=== Task prompt ===
Emit the line that holds "orange plane: 4 -> 3" and all lines following it through the end of the data, verbatim, and nothing else.

------------------------------------

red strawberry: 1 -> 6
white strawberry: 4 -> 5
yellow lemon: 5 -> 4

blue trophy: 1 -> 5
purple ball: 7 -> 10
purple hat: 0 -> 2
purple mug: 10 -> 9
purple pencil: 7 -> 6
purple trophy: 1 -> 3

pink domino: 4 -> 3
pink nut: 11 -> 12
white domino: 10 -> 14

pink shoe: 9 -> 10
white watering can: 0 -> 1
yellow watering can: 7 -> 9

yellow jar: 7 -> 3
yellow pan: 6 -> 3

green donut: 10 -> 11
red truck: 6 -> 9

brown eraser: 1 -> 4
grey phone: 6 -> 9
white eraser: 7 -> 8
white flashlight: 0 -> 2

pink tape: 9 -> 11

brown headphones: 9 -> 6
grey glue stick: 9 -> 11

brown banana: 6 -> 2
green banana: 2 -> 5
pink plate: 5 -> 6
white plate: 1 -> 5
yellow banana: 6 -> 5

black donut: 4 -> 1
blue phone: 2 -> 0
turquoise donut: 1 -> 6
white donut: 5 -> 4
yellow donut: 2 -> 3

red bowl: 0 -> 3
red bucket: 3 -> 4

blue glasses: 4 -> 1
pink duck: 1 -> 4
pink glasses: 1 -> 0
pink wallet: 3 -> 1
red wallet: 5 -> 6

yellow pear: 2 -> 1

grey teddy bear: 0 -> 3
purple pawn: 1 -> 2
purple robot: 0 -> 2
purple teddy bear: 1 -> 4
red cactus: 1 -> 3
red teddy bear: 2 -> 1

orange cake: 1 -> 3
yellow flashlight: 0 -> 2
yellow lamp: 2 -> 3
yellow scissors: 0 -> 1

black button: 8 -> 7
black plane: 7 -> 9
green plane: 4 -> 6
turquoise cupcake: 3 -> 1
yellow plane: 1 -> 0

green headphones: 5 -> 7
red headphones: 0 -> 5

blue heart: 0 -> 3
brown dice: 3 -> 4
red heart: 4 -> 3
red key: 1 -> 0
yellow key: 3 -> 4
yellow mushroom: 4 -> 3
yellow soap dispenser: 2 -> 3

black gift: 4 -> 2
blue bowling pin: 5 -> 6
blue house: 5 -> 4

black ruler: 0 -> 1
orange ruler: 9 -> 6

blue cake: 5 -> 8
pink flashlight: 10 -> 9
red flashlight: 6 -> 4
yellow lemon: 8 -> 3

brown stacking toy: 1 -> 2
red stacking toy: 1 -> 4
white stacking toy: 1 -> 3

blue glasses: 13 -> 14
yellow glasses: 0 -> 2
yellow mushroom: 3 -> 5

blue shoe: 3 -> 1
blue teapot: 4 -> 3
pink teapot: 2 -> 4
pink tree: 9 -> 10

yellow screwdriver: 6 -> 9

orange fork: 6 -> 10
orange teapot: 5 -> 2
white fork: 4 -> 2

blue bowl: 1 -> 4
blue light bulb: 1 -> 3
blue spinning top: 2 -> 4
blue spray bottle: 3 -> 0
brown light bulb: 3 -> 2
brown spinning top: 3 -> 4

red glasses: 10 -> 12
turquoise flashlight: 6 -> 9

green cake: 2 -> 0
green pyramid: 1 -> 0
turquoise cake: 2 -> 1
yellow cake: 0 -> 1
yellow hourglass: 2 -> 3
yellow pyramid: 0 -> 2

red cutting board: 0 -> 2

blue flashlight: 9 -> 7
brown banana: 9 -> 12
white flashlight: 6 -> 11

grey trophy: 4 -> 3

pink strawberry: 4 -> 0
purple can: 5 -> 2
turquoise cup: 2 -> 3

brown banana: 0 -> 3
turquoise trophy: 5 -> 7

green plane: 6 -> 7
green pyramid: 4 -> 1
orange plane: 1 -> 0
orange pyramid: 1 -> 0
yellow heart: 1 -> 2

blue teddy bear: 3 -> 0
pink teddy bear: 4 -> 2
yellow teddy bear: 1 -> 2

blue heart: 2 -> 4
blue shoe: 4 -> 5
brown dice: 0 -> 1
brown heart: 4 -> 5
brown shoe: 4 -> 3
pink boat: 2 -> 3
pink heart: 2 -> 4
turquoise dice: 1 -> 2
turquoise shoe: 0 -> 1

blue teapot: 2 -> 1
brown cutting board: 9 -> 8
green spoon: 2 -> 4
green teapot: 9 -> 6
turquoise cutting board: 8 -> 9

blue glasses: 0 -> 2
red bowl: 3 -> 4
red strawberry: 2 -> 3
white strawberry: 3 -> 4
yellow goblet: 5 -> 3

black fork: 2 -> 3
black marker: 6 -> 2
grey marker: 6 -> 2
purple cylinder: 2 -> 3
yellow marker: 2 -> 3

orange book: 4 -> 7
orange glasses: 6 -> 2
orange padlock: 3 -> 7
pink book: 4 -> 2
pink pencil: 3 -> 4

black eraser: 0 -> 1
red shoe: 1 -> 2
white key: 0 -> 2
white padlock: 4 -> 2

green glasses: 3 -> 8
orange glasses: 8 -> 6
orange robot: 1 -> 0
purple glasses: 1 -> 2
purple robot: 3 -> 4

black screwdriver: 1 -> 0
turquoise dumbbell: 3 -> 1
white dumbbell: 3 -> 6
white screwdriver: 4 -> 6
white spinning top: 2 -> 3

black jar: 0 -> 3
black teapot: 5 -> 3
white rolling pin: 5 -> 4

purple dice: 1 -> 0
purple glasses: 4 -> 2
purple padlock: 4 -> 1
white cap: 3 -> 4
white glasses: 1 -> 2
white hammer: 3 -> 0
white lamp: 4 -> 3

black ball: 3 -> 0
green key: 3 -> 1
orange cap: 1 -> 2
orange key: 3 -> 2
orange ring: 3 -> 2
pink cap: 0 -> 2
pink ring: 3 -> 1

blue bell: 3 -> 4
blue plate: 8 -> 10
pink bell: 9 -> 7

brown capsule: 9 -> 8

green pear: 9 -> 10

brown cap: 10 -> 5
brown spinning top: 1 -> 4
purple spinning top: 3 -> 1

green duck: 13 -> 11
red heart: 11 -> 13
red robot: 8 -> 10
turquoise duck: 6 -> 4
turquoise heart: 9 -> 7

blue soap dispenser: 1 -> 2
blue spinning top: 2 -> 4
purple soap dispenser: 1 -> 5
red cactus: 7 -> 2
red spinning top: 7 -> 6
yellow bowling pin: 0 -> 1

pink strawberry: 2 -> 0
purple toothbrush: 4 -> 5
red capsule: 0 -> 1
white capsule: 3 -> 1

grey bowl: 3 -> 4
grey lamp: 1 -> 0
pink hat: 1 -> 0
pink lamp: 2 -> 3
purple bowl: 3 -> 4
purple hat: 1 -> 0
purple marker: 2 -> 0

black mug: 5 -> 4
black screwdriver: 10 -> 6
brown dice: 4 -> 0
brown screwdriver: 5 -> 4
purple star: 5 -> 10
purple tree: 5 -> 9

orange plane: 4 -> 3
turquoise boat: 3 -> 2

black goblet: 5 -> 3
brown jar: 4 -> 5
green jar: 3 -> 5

------------------------------------

=== Solution to this exercise ===
orange plane: 4 -> 3
turquoise boat: 3 -> 2

black goblet: 5 -> 3
brown jar: 4 -> 5
green jar: 3 -> 5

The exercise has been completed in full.